EXERCISE INSTRUCTIONS:
Transcribe word for word the lines below from the line with "in_second: [658, 358]" through the line with "now: yellow gapazevul", ends included.

DATASET EXTRACT:

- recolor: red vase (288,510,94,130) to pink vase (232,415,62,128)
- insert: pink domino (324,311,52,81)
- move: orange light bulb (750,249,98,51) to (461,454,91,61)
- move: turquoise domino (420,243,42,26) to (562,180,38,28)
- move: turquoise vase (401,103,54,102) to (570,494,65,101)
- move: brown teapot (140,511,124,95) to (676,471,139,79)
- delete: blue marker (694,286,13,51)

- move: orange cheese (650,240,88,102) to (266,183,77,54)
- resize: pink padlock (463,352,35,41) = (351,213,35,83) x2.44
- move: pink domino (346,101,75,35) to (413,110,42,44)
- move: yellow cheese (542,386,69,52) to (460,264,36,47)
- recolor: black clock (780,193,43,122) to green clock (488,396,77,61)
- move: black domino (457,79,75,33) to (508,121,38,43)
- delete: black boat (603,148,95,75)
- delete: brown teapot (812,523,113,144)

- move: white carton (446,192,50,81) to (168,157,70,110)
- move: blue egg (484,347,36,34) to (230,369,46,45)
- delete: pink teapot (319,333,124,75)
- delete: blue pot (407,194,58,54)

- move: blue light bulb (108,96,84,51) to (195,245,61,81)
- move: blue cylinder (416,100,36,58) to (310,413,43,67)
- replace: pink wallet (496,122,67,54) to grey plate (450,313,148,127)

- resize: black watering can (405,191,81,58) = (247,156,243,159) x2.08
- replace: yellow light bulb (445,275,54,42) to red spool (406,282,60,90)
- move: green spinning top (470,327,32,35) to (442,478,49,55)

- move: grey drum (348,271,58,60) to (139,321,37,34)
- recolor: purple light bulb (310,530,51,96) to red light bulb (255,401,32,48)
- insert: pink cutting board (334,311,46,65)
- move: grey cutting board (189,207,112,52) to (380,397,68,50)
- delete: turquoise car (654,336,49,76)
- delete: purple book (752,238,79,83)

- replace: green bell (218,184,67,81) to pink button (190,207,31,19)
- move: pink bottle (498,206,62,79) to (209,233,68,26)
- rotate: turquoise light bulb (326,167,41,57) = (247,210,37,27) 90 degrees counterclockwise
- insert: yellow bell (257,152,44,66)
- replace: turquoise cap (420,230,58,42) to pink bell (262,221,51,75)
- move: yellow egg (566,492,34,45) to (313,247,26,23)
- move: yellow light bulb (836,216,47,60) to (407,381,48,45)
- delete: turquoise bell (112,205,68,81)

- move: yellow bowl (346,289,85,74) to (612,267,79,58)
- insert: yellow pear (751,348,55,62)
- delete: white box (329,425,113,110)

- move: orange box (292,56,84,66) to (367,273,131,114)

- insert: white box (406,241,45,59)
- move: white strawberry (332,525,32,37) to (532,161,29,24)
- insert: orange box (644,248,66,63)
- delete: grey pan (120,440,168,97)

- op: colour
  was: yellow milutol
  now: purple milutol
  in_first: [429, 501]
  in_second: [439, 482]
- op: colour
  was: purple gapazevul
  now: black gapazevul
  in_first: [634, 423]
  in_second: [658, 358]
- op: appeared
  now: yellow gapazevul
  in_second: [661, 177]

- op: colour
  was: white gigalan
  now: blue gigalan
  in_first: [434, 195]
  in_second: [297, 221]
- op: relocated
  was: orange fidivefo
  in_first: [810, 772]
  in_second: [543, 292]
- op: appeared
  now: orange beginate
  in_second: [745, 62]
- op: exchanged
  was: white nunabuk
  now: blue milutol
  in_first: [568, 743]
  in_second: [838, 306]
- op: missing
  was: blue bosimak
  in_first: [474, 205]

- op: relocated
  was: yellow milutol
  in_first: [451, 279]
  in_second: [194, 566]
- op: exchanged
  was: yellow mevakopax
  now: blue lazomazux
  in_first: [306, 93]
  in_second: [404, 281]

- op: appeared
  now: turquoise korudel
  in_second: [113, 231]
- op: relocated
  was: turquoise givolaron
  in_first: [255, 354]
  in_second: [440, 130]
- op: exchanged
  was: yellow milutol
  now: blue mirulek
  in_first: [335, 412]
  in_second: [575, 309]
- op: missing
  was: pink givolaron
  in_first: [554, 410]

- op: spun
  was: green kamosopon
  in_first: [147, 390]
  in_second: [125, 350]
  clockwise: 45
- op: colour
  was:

THE COMPLETED TASK:
  in_second: [658, 358]
- op: appeared
  now: yellow gapazevul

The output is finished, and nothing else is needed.